====== Dataset records ======

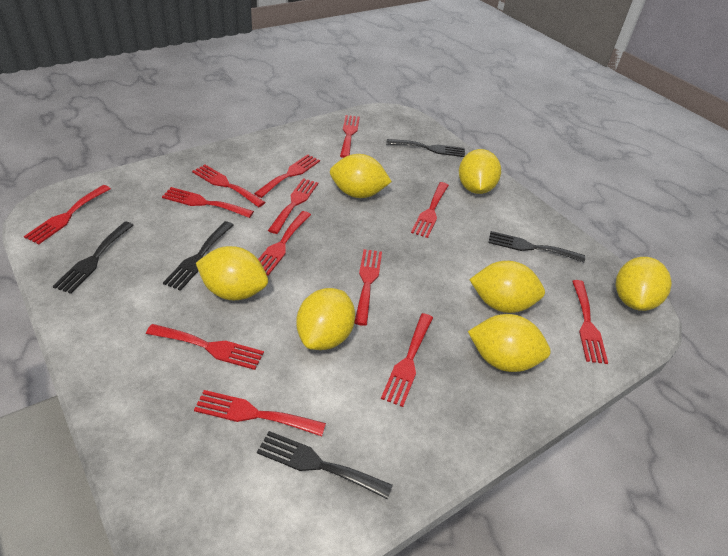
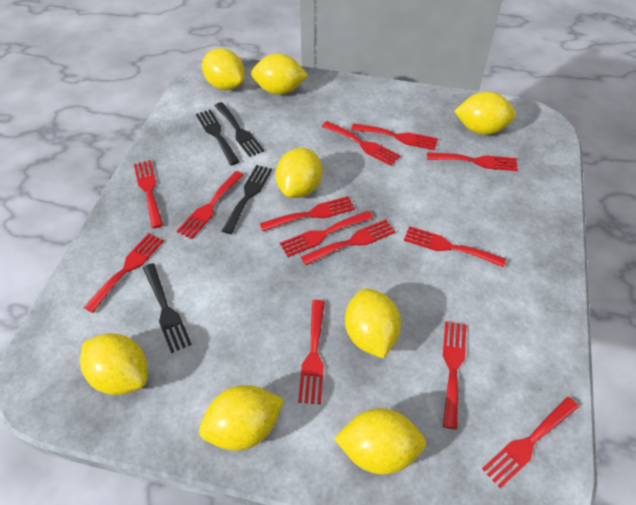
black fork: 5 -> 4
yellow lemon: 7 -> 8

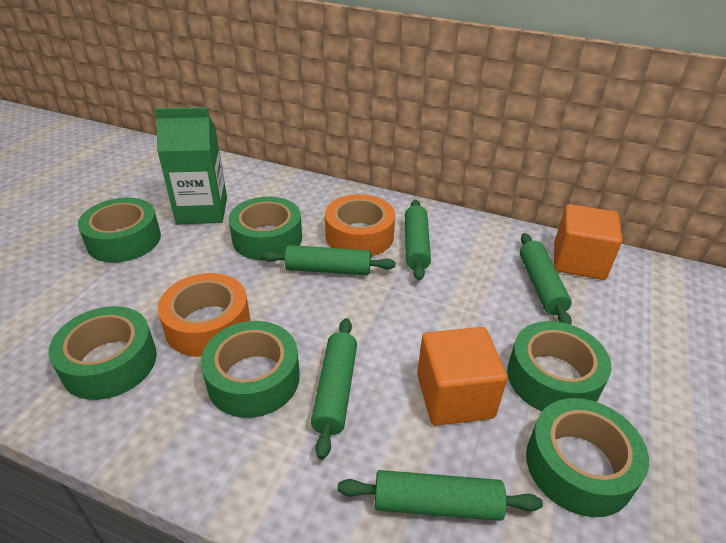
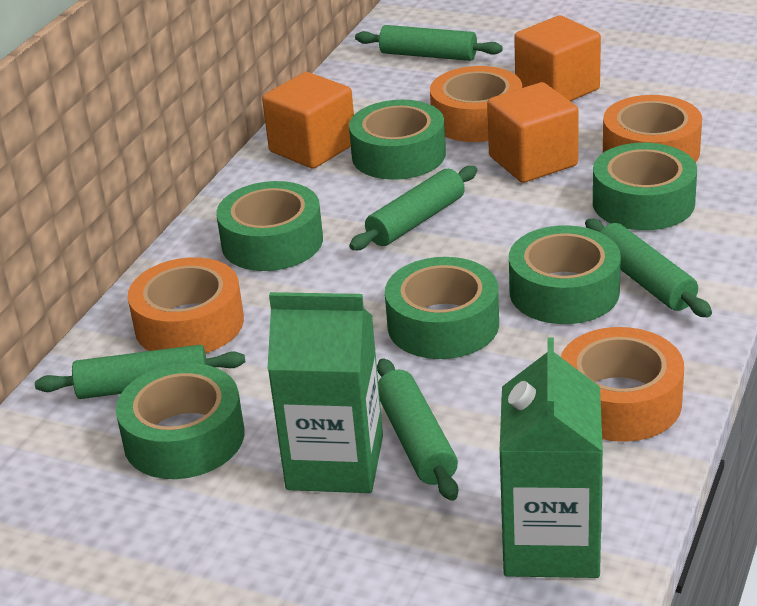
green carton: 1 -> 2
orange cube: 2 -> 3
orange tape: 2 -> 4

======

> Exercise requirements:
From the first line to the last, give the data again exactly, but without pictures.

> Answer box:
black fork: 5 -> 4
yellow lemon: 7 -> 8

green carton: 1 -> 2
orange cube: 2 -> 3
orange tape: 2 -> 4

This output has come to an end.